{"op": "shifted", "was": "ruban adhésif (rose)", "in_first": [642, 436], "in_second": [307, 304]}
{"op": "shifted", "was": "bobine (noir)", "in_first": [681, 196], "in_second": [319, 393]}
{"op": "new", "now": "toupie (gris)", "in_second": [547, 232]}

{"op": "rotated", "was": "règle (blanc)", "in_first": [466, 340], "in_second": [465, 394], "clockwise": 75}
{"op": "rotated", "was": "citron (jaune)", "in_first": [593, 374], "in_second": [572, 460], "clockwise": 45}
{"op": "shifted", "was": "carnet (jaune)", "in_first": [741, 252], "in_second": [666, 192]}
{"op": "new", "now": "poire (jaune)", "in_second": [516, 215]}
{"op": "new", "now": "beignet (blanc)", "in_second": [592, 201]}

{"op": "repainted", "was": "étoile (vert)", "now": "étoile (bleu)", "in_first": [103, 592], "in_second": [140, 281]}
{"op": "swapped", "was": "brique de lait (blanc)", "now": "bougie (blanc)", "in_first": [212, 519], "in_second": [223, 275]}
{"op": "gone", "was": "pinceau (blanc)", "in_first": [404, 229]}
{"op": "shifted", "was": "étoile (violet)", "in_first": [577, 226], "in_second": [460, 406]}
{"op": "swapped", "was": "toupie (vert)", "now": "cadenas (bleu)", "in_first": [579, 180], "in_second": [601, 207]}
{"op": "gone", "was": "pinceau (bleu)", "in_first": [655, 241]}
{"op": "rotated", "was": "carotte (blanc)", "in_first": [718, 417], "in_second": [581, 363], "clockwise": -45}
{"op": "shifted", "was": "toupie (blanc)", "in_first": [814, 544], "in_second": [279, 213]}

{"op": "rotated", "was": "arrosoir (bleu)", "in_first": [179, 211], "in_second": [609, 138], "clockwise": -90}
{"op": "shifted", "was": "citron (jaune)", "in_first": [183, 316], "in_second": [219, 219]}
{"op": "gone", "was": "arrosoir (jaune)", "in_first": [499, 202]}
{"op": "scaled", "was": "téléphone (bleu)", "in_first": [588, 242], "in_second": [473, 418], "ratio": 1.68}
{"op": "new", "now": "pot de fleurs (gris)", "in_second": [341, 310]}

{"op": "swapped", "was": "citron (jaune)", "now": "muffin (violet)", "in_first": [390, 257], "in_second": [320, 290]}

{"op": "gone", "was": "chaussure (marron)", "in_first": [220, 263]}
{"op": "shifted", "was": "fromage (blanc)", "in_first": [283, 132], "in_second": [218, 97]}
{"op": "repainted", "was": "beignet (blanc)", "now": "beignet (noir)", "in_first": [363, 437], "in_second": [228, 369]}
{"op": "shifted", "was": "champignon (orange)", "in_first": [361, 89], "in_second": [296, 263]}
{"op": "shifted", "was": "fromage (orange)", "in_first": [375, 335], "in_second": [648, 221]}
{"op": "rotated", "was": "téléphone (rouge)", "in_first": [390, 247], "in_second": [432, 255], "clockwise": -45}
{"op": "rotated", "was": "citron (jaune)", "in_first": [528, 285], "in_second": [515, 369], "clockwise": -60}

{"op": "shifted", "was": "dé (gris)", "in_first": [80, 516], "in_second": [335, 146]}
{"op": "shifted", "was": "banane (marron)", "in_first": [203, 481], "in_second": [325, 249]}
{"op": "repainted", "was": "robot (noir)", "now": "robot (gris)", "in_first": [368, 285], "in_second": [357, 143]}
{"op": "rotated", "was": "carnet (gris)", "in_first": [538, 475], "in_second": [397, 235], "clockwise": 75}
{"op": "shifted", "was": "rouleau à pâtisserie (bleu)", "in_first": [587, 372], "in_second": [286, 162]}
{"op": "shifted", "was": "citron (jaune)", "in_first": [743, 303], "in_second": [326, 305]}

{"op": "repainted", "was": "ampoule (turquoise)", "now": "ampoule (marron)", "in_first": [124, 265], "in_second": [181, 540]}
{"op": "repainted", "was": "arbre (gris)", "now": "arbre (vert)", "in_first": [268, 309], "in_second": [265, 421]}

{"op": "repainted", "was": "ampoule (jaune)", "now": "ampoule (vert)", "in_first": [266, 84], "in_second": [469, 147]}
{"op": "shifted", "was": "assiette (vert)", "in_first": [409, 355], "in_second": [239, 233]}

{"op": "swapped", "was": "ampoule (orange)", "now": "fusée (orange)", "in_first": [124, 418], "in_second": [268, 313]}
——
• **WORK ORDER**
Your task is to repeat the data exactly; please include every line.

• **EXERCISE RESPONSE**
{"op": "shifted", "was": "ruban adhésif (rose)", "in_first": [642, 436], "in_second": [307, 304]}
{"op": "shifted", "was": "bobine (noir)", "in_first": [681, 196], "in_second": [319, 393]}
{"op": "new", "now": "toupie (gris)", "in_second": [547, 232]}

{"op": "rotated", "was": "règle (blanc)", "in_first": [466, 340], "in_second": [465, 394], "clockwise": 75}
{"op": "rotated", "was": "citron (jaune)", "in_first": [593, 374], "in_second": [572, 460], "clockwise": 45}
{"op": "shifted", "was": "carnet (jaune)", "in_first": [741, 252], "in_second": [666, 192]}
{"op": "new", "now": "poire (jaune)", "in_second": [516, 215]}
{"op": "new", "now": "beignet (blanc)", "in_second": [592, 201]}

{"op": "repainted", "was": "étoile (vert)", "now": "étoile (bleu)", "in_first": [103, 592], "in_second": [140, 281]}
{"op": "swapped", "was": "brique de lait (blanc)", "now": "bougie (blanc)", "in_first": [212, 519], "in_second": [223, 275]}
{"op": "gone", "was": "pinceau (blanc)", "in_first": [404, 229]}
{"op": "shifted", "was": "étoile (violet)", "in_first": [577, 226], "in_second": [460, 406]}
{"op": "swapped", "was": "toupie (vert)", "now": "cadenas (bleu)", "in_first": [579, 180], "in_second": [601, 207]}
{"op": "gone", "was": "pinceau (bleu)", "in_first": [655, 241]}
{"op": "rotated", "was": "carotte (blanc)", "in_first": [718, 417], "in_second": [581, 363], "clockwise": -45}
{"op": "shifted", "was": "toupie (blanc)", "in_first": [814, 544], "in_second": [279, 213]}

{"op": "rotated", "was": "arrosoir (bleu)", "in_first": [179, 211], "in_second": [609, 138], "clockwise": -90}
{"op": "shifted", "was": "citron (jaune)", "in_first": [183, 316], "in_second": [219, 219]}
{"op": "gone", "was": "arrosoir (jaune)", "in_first": [499, 202]}
{"op": "scaled", "was": "téléphone (bleu)", "in_first": [588, 242], "in_second": [473, 418], "ratio": 1.68}
{"op": "new", "now": "pot de fleurs (gris)", "in_second": [341, 310]}

{"op": "swapped", "was": "citron (jaune)", "now": "muffin (violet)", "in_first": [390, 257], "in_second": [320, 290]}

{"op": "gone", "was": "chaussure (marron)", "in_first": [220, 263]}
{"op": "shifted", "was": "fromage (blanc)", "in_first": [283, 132], "in_second": [218, 97]}
{"op": "repainted", "was": "beignet (blanc)", "now": "beignet (noir)", "in_first": [363, 437], "in_second": [228, 369]}
{"op": "shifted", "was": "champignon (orange)", "in_first": [361, 89], "in_second": [296, 263]}
{"op": "shifted", "was": "fromage (orange)", "in_first": [375, 335], "in_second": [648, 221]}
{"op": "rotated", "was": "téléphone (rouge)", "in_first": [390, 247], "in_second": [432, 255], "clockwise": -45}
{"op": "rotated", "was": "citron (jaune)", "in_first": [528, 285], "in_second": [515, 369], "clockwise": -60}

{"op": "shifted", "was": "dé (gris)", "in_first": [80, 516], "in_second": [335, 146]}
{"op": "shifted", "was": "banane (marron)", "in_first": [203, 481], "in_second": [325, 249]}
{"op": "repainted", "was": "robot (noir)", "now": "robot (gris)", "in_first": [368, 285], "in_second": [357, 143]}
{"op": "rotated", "was": "carnet (gris)", "in_first": [538, 475], "in_second": [397, 235], "clockwise": 75}
{"op": "shifted", "was": "rouleau à pâtisserie (bleu)", "in_first": [587, 372], "in_second": [286, 162]}
{"op": "shifted", "was": "citron (jaune)", "in_first": [743, 303], "in_second": [326, 305]}

{"op": "repainted", "was": "ampoule (turquoise)", "now": "ampoule (marron)", "in_first": [124, 265], "in_second": [181, 540]}
{"op": "repainted", "was": "arbre (gris)", "now": "arbre (vert)", "in_first": [268, 309], "in_second": [265, 421]}

{"op": "repainted", "was": "ampoule (jaune)", "now": "ampoule (vert)", "in_first": [266, 84], "in_second": [469, 147]}
{"op": "shifted", "was": "assiette (vert)", "in_first": [409, 355], "in_second": [239, 233]}

{"op": "swapped", "was": "ampoule (orange)", "now": "fusée (orange)", "in_first": [124, 418], "in_second": [268, 313]}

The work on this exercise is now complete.